**How to complete this task:** Reproduce the full listing below unchanged, apart from the pictures.

━━━ Data

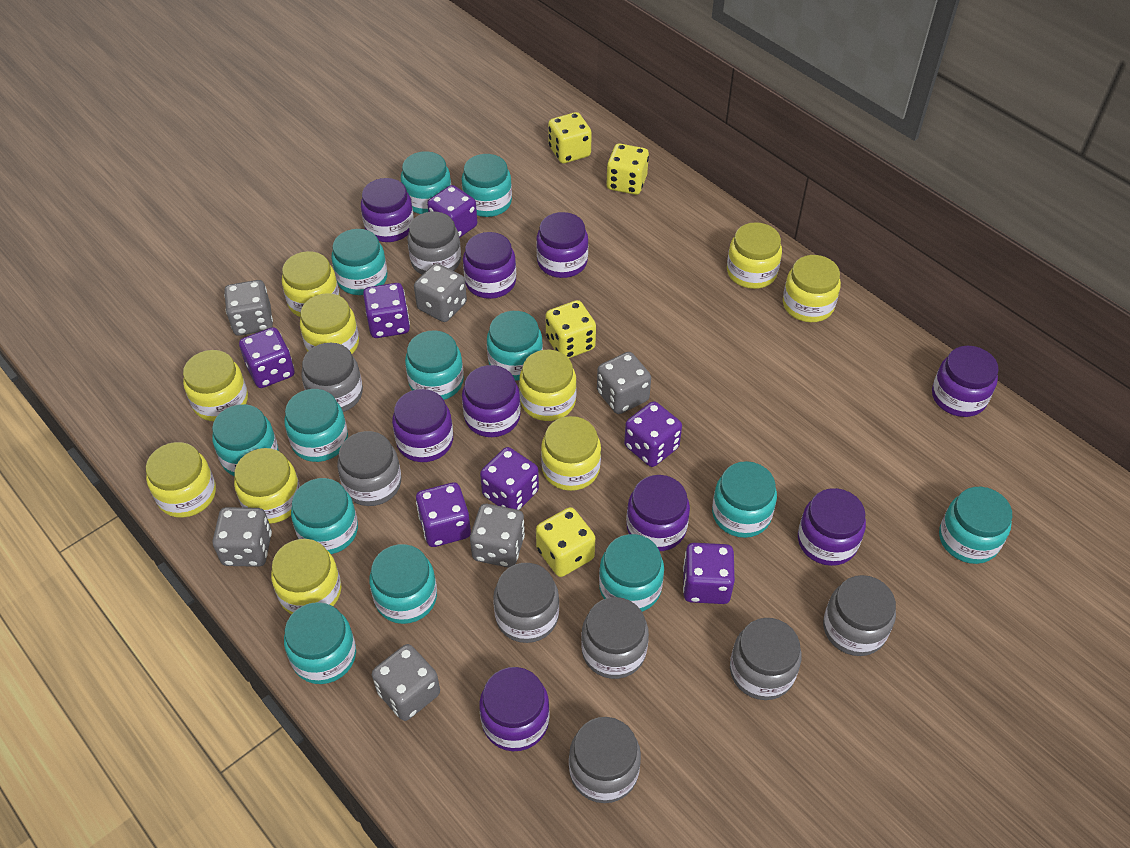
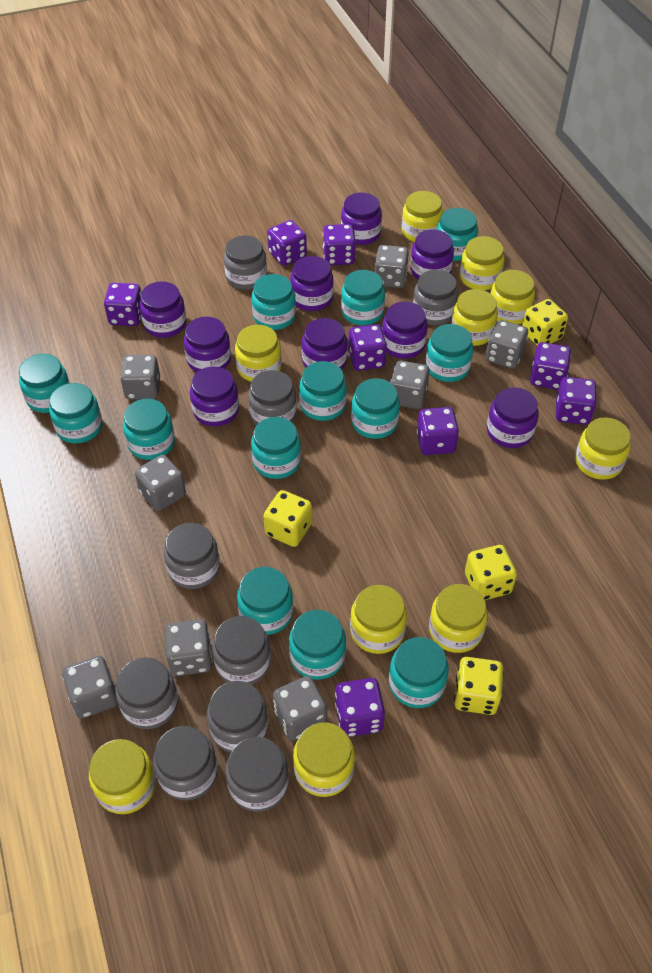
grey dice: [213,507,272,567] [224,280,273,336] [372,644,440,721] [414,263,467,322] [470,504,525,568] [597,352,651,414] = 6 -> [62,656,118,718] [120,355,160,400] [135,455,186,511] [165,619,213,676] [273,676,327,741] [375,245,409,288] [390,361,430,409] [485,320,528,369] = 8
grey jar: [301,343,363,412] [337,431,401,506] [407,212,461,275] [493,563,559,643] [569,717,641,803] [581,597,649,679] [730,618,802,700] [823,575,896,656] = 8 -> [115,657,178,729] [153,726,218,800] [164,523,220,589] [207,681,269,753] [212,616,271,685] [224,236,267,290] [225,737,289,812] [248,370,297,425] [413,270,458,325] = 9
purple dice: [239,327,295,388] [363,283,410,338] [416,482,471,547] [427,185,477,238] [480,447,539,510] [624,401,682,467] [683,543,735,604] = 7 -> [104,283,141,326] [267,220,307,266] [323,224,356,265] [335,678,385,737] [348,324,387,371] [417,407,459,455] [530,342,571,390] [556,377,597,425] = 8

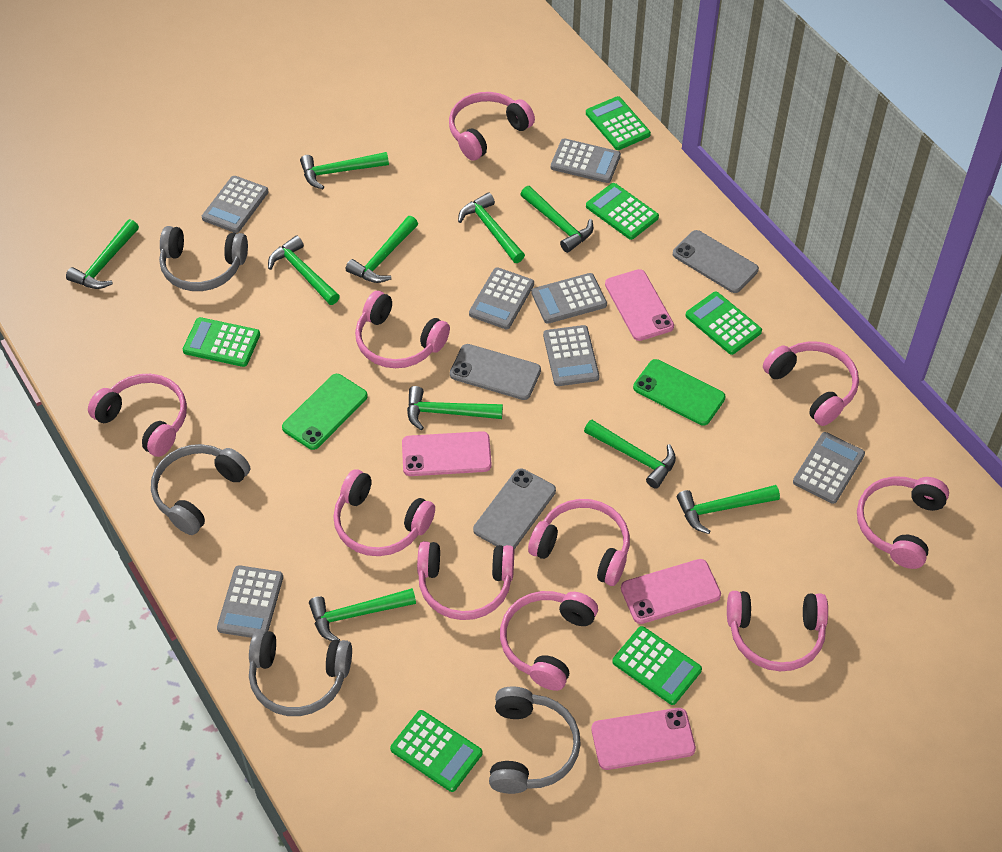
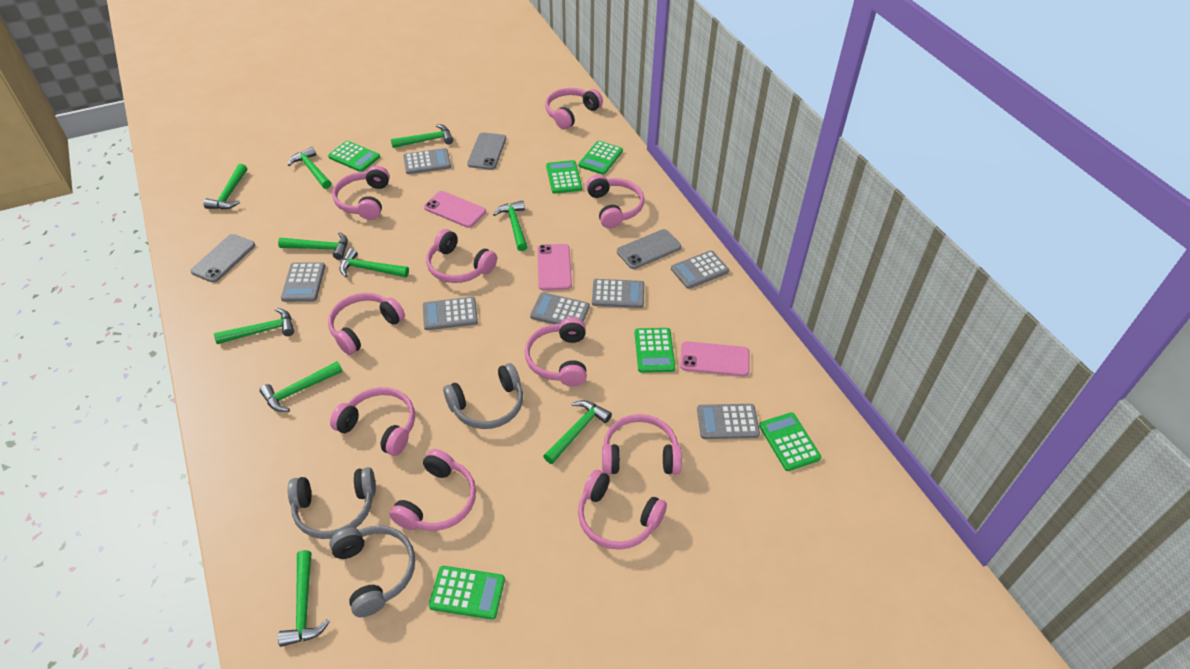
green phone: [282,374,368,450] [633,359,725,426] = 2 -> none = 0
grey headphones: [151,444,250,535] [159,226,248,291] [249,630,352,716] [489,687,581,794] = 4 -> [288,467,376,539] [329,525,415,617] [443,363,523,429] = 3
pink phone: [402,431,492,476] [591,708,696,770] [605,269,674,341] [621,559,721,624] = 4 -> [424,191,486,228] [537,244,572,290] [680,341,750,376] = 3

━━━━━━

**Reply to the exercise:**
grey dice: [213,507,272,567] [224,280,273,336] [372,644,440,721] [414,263,467,322] [470,504,525,568] [597,352,651,414] = 6 -> [62,656,118,718] [120,355,160,400] [135,455,186,511] [165,619,213,676] [273,676,327,741] [375,245,409,288] [390,361,430,409] [485,320,528,369] = 8
grey jar: [301,343,363,412] [337,431,401,506] [407,212,461,275] [493,563,559,643] [569,717,641,803] [581,597,649,679] [730,618,802,700] [823,575,896,656] = 8 -> [115,657,178,729] [153,726,218,800] [164,523,220,589] [207,681,269,753] [212,616,271,685] [224,236,267,290] [225,737,289,812] [248,370,297,425] [413,270,458,325] = 9
purple dice: [239,327,295,388] [363,283,410,338] [416,482,471,547] [427,185,477,238] [480,447,539,510] [624,401,682,467] [683,543,735,604] = 7 -> [104,283,141,326] [267,220,307,266] [323,224,356,265] [335,678,385,737] [348,324,387,371] [417,407,459,455] [530,342,571,390] [556,377,597,425] = 8

green phone: [282,374,368,450] [633,359,725,426] = 2 -> none = 0
grey headphones: [151,444,250,535] [159,226,248,291] [249,630,352,716] [489,687,581,794] = 4 -> [288,467,376,539] [329,525,415,617] [443,363,523,429] = 3
pink phone: [402,431,492,476] [591,708,696,770] [605,269,674,341] [621,559,721,624] = 4 -> [424,191,486,228] [537,244,572,290] [680,341,750,376] = 3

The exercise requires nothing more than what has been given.